Exercise prompt: Find the line with "Q3: PNP BC557" in the records below. Copy it and every line after it, up to and including the line with "R1: 1.3k (IC3/PB2, VS) -> 1k (IC3/PB2, VS)".

[Detected change data]
=-=-=-=-=

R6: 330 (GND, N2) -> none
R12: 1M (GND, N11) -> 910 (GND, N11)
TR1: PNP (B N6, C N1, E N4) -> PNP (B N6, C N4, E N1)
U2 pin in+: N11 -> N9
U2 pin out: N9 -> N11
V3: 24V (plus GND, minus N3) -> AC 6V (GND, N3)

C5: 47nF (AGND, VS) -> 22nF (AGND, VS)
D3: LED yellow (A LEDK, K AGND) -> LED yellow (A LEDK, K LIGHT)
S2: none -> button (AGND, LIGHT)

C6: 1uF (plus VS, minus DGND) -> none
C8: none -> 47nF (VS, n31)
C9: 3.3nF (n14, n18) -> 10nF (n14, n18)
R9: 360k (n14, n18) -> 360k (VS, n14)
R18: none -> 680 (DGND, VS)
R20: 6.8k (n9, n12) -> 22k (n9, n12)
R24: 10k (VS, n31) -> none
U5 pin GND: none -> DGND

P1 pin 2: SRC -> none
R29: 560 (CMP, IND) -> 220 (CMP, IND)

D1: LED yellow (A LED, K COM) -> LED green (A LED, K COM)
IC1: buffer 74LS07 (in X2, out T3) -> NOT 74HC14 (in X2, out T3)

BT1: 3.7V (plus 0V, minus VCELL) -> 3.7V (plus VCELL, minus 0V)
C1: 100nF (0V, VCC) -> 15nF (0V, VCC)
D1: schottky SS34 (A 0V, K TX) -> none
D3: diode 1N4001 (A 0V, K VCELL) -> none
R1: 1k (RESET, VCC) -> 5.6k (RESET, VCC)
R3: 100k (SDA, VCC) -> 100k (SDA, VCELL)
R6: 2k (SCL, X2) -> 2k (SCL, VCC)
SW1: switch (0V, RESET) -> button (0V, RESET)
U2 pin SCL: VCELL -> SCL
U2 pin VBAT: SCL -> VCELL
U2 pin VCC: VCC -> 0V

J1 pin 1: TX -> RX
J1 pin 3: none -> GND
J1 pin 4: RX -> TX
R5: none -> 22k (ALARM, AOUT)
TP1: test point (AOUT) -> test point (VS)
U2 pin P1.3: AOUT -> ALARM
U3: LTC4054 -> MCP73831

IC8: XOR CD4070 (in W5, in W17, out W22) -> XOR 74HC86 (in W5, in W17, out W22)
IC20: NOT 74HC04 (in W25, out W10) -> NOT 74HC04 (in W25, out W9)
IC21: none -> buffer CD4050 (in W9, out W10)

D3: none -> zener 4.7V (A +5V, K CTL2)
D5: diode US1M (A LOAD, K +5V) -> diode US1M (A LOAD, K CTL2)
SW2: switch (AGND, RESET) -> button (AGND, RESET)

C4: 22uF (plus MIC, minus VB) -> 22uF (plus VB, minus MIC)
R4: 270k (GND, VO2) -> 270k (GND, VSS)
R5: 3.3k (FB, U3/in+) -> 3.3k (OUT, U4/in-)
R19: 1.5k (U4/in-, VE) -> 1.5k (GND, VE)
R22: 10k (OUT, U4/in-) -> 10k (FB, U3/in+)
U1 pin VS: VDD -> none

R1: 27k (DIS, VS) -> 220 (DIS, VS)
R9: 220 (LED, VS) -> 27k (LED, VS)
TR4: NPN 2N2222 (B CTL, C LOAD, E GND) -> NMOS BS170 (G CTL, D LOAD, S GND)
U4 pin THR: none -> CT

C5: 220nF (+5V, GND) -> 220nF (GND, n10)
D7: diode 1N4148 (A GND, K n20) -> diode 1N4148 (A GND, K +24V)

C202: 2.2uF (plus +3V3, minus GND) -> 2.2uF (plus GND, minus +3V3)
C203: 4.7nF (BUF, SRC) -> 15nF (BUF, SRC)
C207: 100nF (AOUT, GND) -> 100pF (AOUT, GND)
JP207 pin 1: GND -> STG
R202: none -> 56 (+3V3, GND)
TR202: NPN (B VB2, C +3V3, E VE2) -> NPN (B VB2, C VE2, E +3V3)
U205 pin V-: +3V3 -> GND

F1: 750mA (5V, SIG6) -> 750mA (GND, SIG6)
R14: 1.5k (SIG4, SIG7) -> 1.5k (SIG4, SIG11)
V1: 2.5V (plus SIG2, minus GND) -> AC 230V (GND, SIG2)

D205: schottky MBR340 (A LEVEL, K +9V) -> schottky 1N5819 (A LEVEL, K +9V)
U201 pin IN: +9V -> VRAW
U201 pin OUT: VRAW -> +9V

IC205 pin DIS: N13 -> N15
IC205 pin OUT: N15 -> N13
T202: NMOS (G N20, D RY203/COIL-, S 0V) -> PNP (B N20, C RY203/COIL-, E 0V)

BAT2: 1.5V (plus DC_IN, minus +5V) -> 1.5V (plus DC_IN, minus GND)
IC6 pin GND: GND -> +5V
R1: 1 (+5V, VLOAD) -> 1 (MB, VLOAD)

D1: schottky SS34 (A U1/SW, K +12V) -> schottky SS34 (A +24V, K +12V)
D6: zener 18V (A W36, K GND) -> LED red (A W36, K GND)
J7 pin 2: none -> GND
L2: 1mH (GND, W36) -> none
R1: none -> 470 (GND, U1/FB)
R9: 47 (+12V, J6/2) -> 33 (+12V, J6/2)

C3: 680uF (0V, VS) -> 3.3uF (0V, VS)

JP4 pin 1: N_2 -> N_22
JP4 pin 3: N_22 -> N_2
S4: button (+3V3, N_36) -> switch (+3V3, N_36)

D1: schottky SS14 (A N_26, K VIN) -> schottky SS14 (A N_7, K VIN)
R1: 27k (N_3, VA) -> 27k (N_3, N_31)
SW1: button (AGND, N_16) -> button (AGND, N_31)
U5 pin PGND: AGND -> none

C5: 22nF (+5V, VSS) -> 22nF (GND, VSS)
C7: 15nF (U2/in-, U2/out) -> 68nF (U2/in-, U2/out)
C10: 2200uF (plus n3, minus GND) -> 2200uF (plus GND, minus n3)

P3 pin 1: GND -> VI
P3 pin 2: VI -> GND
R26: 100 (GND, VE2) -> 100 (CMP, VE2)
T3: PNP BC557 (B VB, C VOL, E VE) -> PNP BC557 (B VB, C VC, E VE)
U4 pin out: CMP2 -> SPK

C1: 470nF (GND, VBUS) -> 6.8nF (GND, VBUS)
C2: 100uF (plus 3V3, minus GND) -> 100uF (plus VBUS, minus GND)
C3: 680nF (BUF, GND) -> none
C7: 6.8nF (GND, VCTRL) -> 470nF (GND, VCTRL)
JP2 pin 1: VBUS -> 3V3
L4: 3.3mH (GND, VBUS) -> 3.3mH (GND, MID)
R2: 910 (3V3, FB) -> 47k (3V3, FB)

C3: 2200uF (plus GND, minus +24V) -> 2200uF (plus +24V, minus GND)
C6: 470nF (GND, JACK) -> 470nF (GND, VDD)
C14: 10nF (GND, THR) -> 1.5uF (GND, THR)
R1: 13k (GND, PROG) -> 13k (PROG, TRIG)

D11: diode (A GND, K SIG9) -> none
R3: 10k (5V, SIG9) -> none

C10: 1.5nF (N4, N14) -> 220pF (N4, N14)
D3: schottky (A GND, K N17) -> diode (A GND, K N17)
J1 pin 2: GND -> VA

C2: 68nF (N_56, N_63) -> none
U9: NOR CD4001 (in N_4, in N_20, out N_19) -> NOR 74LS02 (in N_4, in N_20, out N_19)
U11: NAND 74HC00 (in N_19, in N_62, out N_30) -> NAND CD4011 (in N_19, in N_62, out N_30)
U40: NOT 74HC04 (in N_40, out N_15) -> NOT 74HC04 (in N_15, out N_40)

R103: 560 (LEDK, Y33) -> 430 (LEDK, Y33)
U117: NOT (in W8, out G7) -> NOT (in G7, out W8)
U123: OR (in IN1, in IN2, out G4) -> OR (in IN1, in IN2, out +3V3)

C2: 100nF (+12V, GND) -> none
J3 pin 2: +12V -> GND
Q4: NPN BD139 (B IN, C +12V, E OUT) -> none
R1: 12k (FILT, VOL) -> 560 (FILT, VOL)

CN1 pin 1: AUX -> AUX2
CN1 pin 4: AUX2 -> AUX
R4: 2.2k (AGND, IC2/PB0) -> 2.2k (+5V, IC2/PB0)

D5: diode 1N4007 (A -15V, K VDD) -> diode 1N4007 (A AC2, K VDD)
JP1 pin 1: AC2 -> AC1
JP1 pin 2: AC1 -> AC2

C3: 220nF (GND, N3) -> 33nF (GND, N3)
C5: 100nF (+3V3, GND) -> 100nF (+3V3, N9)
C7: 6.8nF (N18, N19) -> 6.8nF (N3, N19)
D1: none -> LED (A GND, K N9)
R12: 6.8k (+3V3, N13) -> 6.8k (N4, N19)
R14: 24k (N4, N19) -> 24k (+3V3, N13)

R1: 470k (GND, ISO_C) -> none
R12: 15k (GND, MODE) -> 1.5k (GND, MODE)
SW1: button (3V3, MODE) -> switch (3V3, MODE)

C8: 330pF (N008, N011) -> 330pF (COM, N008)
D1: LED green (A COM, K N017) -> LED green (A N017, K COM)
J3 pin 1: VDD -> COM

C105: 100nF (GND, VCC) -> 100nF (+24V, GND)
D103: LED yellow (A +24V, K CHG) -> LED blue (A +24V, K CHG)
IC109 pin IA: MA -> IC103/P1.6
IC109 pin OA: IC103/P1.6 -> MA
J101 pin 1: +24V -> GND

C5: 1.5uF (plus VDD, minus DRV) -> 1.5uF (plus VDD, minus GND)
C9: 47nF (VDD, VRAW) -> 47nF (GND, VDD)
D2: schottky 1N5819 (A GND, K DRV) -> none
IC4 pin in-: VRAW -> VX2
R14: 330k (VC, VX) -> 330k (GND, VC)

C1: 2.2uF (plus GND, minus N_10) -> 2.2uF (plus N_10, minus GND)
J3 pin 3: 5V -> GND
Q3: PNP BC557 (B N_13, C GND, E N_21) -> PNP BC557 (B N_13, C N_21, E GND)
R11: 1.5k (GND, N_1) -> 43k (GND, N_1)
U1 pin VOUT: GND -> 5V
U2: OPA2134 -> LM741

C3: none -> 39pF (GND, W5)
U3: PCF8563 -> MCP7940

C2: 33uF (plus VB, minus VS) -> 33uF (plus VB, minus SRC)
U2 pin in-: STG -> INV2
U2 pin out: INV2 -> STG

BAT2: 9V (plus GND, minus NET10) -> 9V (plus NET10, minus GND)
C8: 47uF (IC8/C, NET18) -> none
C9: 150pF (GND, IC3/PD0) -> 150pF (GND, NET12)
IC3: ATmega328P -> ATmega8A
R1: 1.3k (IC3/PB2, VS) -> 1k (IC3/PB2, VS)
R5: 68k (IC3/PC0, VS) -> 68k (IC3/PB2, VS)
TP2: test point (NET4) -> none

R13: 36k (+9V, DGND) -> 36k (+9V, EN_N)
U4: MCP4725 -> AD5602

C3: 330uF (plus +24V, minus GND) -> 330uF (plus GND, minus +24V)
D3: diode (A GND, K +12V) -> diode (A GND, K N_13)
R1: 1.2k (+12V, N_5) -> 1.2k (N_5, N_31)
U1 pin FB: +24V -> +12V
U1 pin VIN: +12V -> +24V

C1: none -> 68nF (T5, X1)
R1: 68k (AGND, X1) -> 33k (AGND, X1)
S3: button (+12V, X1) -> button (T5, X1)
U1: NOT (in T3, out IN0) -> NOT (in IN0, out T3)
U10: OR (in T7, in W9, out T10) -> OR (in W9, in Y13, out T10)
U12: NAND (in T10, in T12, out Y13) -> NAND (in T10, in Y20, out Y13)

=-=-=-=-=

Result of this task:
Q3: PNP BC557 (B N_13, C GND, E N_21) -> PNP BC557 (B N_13, C N_21, E GND)
R11: 1.5k (GND, N_1) -> 43k (GND, N_1)
U1 pin VOUT: GND -> 5V
U2: OPA2134 -> LM741

C3: none -> 39pF (GND, W5)
U3: PCF8563 -> MCP7940

C2: 33uF (plus VB, minus VS) -> 33uF (plus VB, minus SRC)
U2 pin in-: STG -> INV2
U2 pin out: INV2 -> STG

BAT2: 9V (plus GND, minus NET10) -> 9V (plus NET10, minus GND)
C8: 47uF (IC8/C, NET18) -> none
C9: 150pF (GND, IC3/PD0) -> 150pF (GND, NET12)
IC3: ATmega328P -> ATmega8A
R1: 1.3k (IC3/PB2, VS) -> 1k (IC3/PB2, VS)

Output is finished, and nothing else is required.